#### Record excerpts:
== Segment start ==

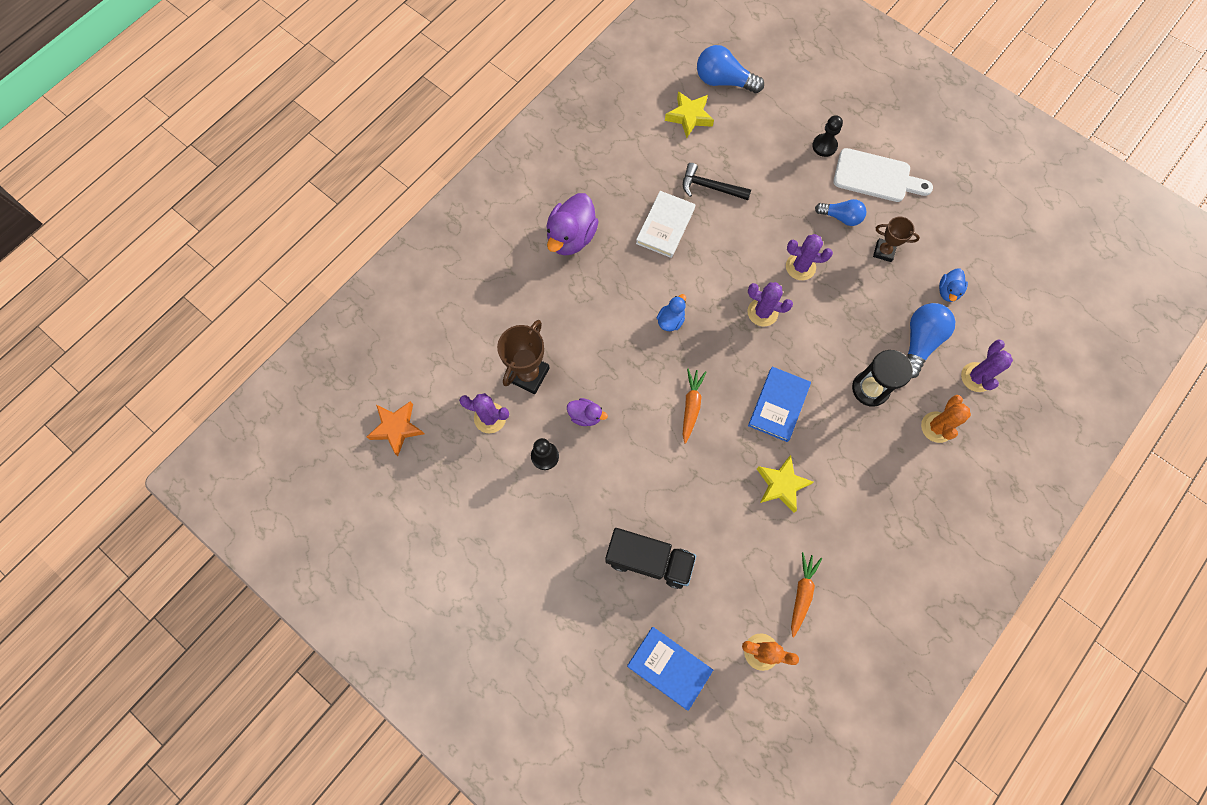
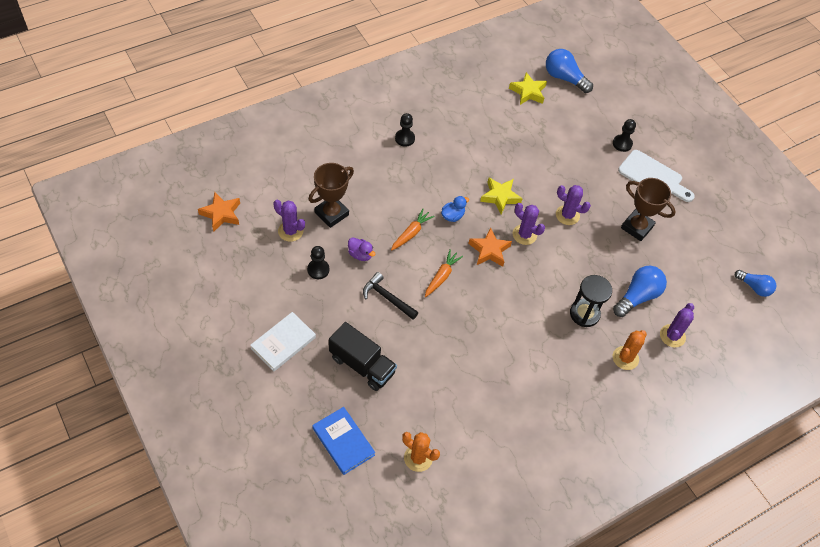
camera: 15 degrees right, 15 degrees down
(571, 237) = (405, 138): purple duck -> black pawn
(665, 226) = (477, 155): white book -> white book (283, 343)
(710, 187) = (523, 141): black hammer -> black hammer (387, 298)
(731, 350) = (489, 250): none -> orange star
(778, 405) = (508, 299): blue book -> none
(781, 485) = (486, 352): yellow star -> yellow star (500, 197)
(802, 593) = (467, 431): orange carrot -> orange carrot (411, 233)
(841, 217) = (613, 193): blue light bulb -> blue light bulb (754, 287)
(884, 251) = (637, 227): brown trophy -> brown trophy, size x1.60
(948, 291) = (675, 270): blue duck -> none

== Segment end ==

#### Task objective:
Working from the entries above, return all lines that contain "book".

#### Task solution:
(665, 226) = (477, 155): white book -> white book (283, 343)
(778, 405) = (508, 299): blue book -> none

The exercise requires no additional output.